Data listing
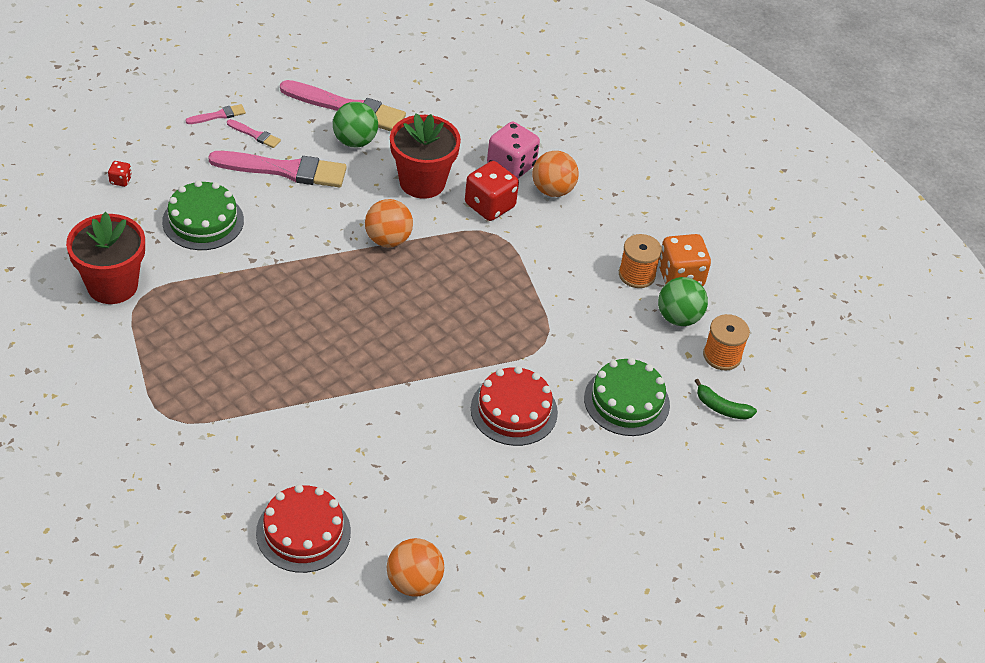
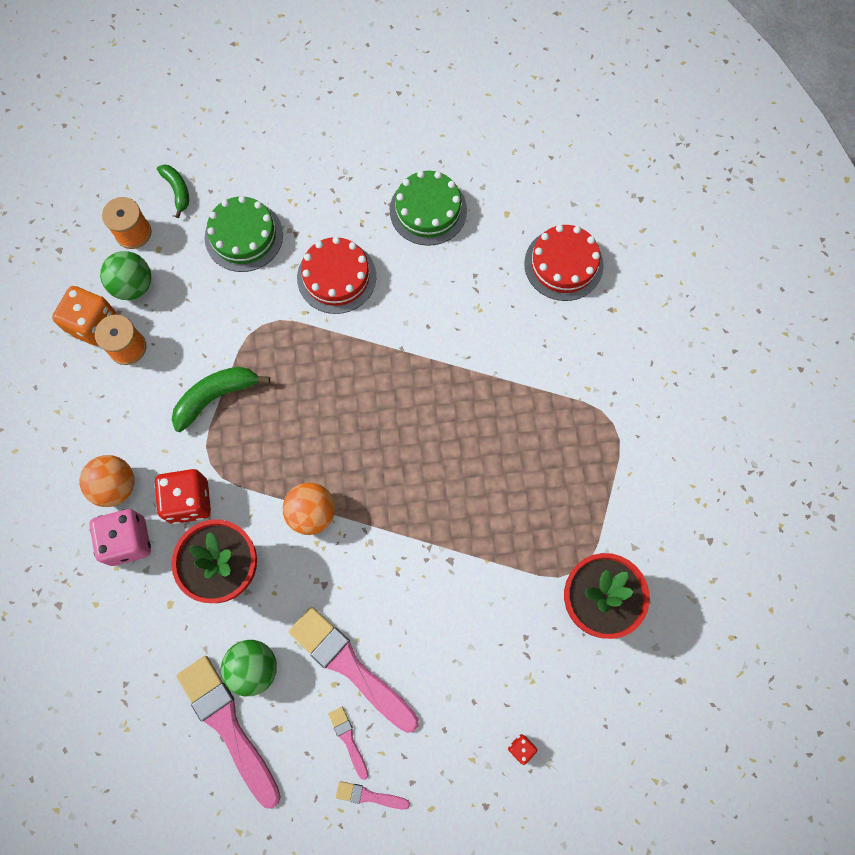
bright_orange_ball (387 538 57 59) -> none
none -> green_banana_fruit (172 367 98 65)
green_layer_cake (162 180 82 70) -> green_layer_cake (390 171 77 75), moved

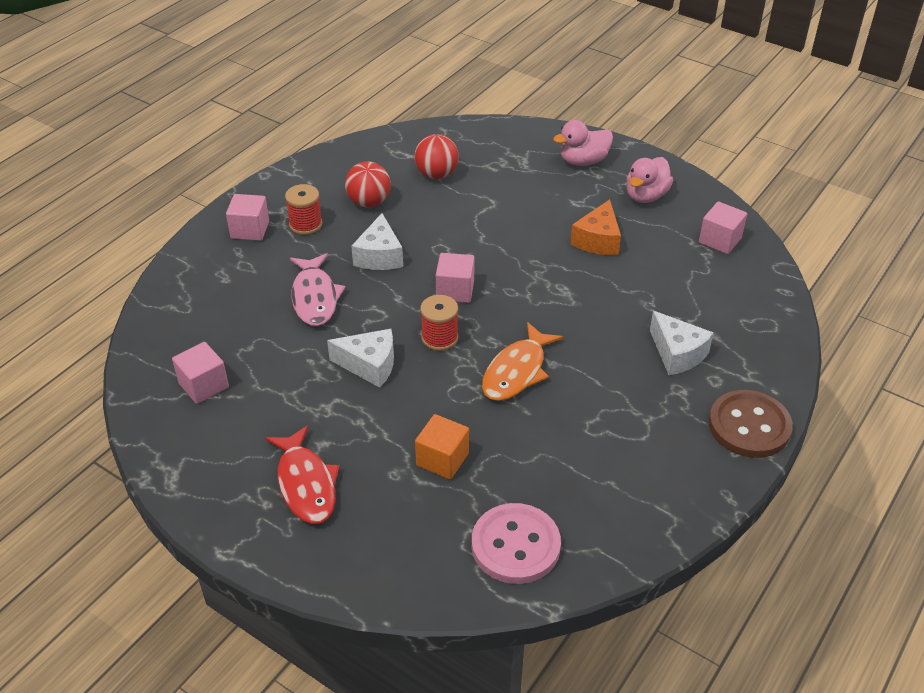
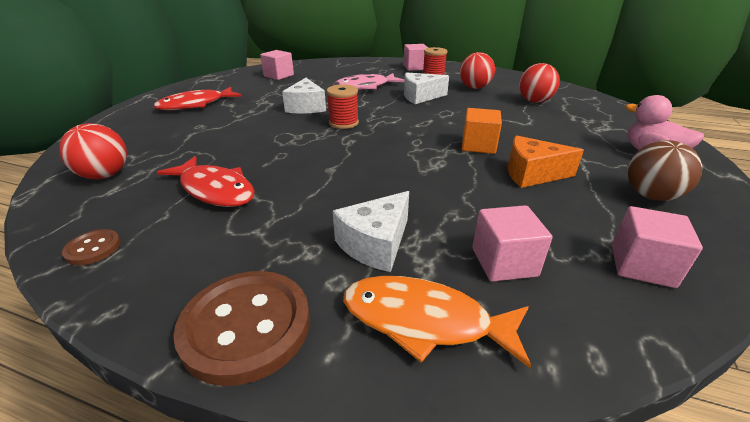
none -> brown_sewing_button (62 229 59 36)
none -> crimson_toy_fish (157 156 98 51)
bright_orange_solid_cube (415 414 54 65) -> bright_orange_solid_cube (462 108 40 46), moved
rosy_solid_cube (436 253 39 50) -> rosy_solid_cube (472 205 80 77), moved
bright_orange_toy_fish (482 322 81 79) -> bright_orange_toy_fish (343 276 188 92), moved
rosy_sewing_button (472 503 89 81) -> crimson_ball (59 123 68 56)
rosy_duck (626 157 47 46) -> brown_ball (627 140 75 61)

Exercise goal
Your output must contain exactly the lines from the one containing "none -> brown_sewing_button (62 229 59 36)" to the final line of the data above, and no other text.

Task response
none -> brown_sewing_button (62 229 59 36)
none -> crimson_toy_fish (157 156 98 51)
bright_orange_solid_cube (415 414 54 65) -> bright_orange_solid_cube (462 108 40 46), moved
rosy_solid_cube (436 253 39 50) -> rosy_solid_cube (472 205 80 77), moved
bright_orange_toy_fish (482 322 81 79) -> bright_orange_toy_fish (343 276 188 92), moved
rosy_sewing_button (472 503 89 81) -> crimson_ball (59 123 68 56)
rosy_duck (626 157 47 46) -> brown_ball (627 140 75 61)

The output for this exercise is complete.